- Supplied information
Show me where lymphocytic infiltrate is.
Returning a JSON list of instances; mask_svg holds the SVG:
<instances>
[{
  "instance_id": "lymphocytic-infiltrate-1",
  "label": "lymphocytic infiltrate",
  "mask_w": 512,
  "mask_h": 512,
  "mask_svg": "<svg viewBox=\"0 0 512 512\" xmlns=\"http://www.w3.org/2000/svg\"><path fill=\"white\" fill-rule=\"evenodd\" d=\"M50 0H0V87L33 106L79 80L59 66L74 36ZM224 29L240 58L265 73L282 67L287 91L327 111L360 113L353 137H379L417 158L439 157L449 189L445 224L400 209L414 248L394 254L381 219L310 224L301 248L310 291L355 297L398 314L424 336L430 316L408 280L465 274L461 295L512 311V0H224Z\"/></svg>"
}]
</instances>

- Written exercise
Restate each record exactly as written.

- Expected answer
Show me where lymphocytic infiltrate is.
Returning a JSON list of instances; mask_svg holds the SVG:
<instances>
[{
  "instance_id": "lymphocytic-infiltrate-1",
  "label": "lymphocytic infiltrate",
  "mask_w": 512,
  "mask_h": 512,
  "mask_svg": "<svg viewBox=\"0 0 512 512\" xmlns=\"http://www.w3.org/2000/svg\"><path fill=\"white\" fill-rule=\"evenodd\" d=\"M50 0H0V87L33 106L79 80L59 66L74 36ZM224 29L240 58L265 73L282 67L287 91L327 111L360 113L353 137H379L417 158L439 157L449 189L445 224L400 209L414 248L394 254L381 219L310 224L301 248L310 291L355 297L398 314L424 336L430 316L408 280L465 274L461 295L512 311V0H224Z\"/></svg>"
}]
</instances>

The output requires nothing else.